Input data:
#####

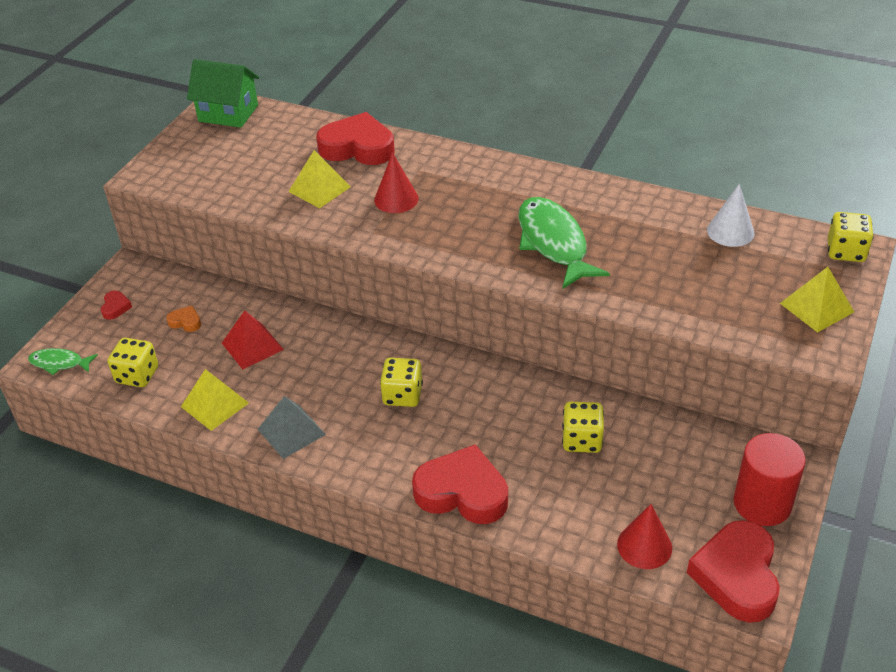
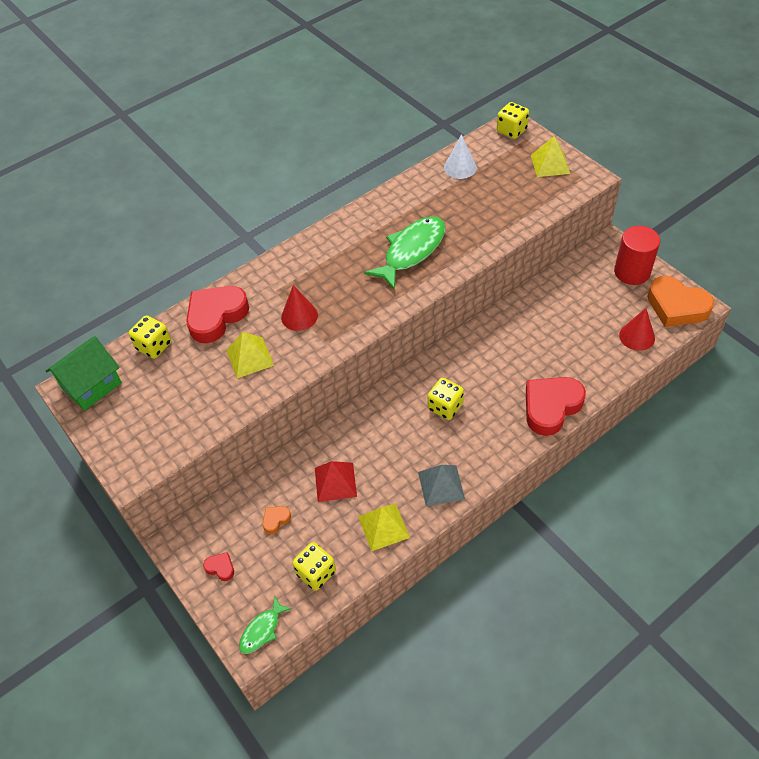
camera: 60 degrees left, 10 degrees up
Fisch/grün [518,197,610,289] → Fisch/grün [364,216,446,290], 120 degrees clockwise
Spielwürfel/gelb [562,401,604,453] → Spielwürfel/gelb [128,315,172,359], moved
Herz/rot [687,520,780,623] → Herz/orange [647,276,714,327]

#####

Work instruction:
Would you write out all of the data exactly as it stands, without the pictures?

Exercise answer:
camera: 60 degrees left, 10 degrees up
Fisch/grün [518,197,610,289] → Fisch/grün [364,216,446,290], 120 degrees clockwise
Spielwürfel/gelb [562,401,604,453] → Spielwürfel/gelb [128,315,172,359], moved
Herz/rot [687,520,780,623] → Herz/orange [647,276,714,327]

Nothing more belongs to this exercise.